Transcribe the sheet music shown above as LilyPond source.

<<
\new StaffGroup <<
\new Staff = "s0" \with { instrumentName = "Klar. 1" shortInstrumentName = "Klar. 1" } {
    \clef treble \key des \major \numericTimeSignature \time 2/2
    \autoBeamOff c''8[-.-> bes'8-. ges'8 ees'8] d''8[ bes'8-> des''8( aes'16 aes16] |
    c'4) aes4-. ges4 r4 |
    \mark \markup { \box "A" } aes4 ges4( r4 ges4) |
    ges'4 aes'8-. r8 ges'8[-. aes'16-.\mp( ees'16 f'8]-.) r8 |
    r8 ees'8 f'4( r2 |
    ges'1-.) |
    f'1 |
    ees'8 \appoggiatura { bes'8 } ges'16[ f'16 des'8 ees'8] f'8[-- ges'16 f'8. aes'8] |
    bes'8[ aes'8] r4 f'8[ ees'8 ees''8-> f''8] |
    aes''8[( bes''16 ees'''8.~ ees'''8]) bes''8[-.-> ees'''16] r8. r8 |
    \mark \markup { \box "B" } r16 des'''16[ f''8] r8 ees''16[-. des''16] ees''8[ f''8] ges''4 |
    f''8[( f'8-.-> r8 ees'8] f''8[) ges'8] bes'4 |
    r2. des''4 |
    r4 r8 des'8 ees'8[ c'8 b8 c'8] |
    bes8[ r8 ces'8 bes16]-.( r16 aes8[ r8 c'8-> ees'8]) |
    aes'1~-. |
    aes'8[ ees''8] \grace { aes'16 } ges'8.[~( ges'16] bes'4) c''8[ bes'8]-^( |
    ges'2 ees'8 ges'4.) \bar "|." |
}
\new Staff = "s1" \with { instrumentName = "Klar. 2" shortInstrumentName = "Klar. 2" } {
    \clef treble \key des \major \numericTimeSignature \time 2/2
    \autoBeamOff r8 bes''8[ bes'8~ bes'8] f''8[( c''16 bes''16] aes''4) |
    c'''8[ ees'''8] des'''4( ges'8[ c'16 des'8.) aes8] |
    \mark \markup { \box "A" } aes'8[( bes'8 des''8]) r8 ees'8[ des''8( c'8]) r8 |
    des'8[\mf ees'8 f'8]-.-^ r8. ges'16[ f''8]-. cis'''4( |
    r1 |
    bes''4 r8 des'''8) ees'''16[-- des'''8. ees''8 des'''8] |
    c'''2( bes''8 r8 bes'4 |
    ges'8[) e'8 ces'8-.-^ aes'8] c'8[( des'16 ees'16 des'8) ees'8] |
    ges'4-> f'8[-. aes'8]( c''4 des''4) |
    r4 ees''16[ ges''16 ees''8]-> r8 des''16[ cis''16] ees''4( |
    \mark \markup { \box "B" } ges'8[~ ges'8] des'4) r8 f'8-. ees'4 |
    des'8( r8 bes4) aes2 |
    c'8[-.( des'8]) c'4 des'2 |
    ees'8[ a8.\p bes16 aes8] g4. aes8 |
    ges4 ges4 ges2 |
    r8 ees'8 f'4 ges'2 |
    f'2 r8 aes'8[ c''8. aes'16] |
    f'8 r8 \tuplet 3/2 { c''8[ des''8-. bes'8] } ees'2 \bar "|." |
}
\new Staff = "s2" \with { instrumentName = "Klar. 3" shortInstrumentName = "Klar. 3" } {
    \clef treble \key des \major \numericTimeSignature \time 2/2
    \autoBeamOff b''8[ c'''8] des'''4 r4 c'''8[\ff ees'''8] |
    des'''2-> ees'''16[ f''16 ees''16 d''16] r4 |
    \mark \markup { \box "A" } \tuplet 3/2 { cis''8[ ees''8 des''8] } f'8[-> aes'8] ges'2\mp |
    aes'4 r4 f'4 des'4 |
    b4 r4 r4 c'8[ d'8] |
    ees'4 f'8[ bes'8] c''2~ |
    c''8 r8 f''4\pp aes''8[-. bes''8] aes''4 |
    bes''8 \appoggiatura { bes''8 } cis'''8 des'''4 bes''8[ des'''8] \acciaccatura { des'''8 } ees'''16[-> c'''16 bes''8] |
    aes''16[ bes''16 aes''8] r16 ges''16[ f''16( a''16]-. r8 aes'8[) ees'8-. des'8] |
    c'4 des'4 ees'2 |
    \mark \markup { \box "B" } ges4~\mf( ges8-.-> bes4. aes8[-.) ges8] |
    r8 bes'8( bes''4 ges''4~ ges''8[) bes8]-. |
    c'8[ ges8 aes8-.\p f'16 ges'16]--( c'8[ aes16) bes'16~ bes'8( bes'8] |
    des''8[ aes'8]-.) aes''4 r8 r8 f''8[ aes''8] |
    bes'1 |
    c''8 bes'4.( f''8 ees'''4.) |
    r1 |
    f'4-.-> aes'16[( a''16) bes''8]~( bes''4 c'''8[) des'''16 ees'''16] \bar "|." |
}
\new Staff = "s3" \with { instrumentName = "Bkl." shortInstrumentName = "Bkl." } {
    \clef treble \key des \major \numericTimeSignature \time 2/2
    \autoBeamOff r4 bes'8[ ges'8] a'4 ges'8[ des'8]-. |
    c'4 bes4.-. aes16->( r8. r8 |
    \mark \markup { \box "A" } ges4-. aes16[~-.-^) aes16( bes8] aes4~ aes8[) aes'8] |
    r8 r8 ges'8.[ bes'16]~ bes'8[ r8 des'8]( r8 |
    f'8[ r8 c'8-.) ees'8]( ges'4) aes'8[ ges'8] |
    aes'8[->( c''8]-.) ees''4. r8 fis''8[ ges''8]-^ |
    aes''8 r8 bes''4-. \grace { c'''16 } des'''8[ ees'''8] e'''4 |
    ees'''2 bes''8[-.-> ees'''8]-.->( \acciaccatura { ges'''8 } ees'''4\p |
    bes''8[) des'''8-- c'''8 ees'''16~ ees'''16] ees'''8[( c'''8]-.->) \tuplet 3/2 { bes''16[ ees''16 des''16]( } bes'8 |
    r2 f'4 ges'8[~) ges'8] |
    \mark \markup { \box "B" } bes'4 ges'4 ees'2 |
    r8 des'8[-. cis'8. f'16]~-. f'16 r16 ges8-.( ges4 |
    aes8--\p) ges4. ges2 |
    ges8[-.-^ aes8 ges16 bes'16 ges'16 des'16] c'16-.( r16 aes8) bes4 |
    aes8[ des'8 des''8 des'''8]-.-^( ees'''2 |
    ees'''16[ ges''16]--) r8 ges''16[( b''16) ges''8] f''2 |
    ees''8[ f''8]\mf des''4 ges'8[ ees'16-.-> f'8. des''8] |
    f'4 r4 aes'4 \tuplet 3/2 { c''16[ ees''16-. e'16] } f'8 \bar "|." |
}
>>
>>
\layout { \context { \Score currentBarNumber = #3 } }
□ □ □
### [THE TASK]
Extract every line of the entries above that contains the string "mark", treating uppercase and lowercase letters as different.

### [RESPONSE TO THE TASK]
    \mark \markup { \box "A" } aes4 ges4( r4 ges4) |
    \mark \markup { \box "B" } r16 des'''16[ f''8] r8 ees''16[-. des''16] ees''8[ f''8] ges''4 |
    \mark \markup { \box "A" } aes'8[( bes'8 des''8]) r8 ees'8[ des''8( c'8]) r8 |
    \mark \markup { \box "B" } ges'8[~ ges'8] des'4) r8 f'8-. ees'4 |
    \mark \markup { \box "A" } \tuplet 3/2 { cis''8[ ees''8 des''8] } f'8[-> aes'8] ges'2\mp |
    \mark \markup { \box "B" } ges4~\mf( ges8-.-> bes4. aes8[-.) ges8] |
    \mark \markup { \box "A" } ges4-. aes16[~-.-^) aes16( bes8] aes4~ aes8[) aes'8] |
    \mark \markup { \box "B" } bes'4 ges'4 ees'2 |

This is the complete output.